Scene image comparisons:
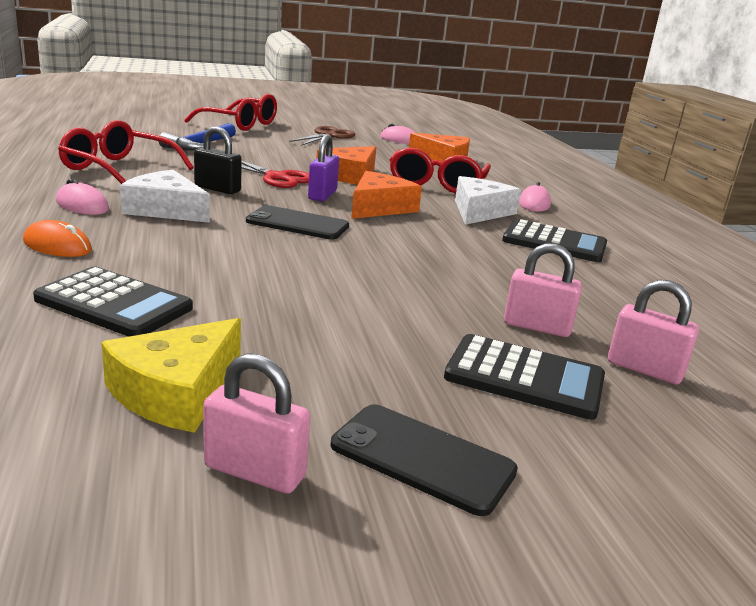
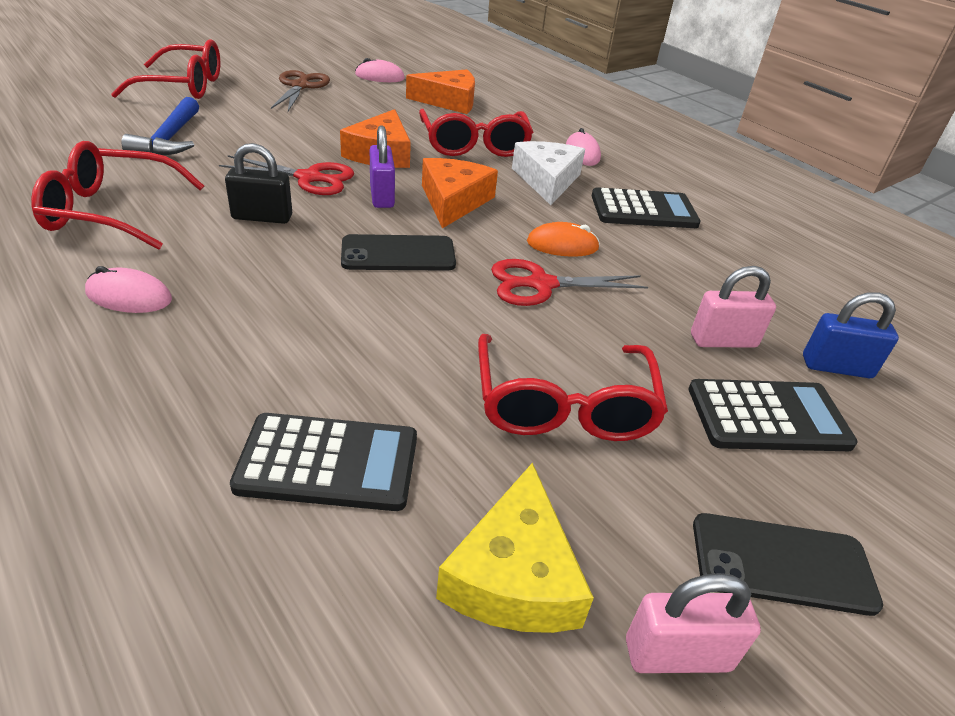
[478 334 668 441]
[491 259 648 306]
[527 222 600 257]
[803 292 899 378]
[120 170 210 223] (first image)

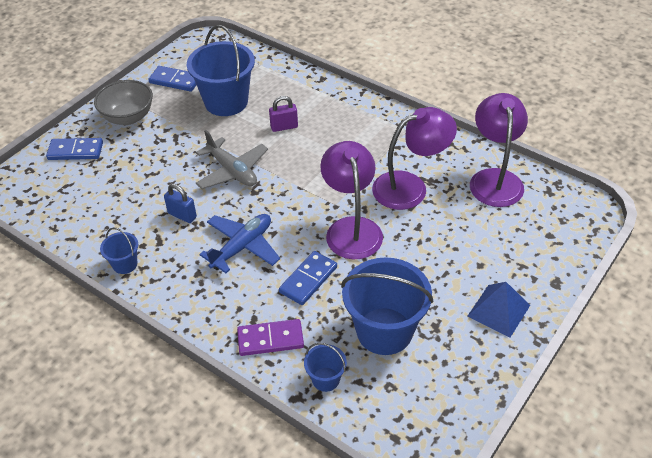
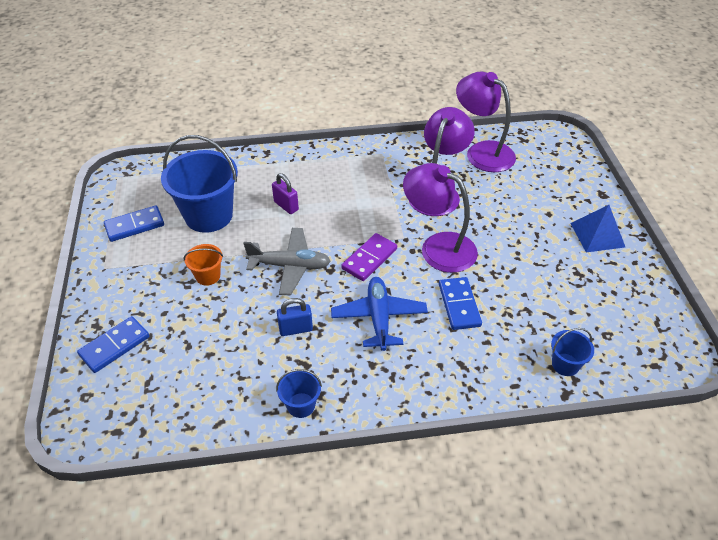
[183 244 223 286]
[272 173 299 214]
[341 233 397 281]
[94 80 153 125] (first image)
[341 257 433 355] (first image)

=== Task goal ===
Output the records above unchanged, minus their pictures.

=== Exercise solution ===
[478 334 668 441]
[491 259 648 306]
[527 222 600 257]
[803 292 899 378]
[120 170 210 223] (first image)

[183 244 223 286]
[272 173 299 214]
[341 233 397 281]
[94 80 153 125] (first image)
[341 257 433 355] (first image)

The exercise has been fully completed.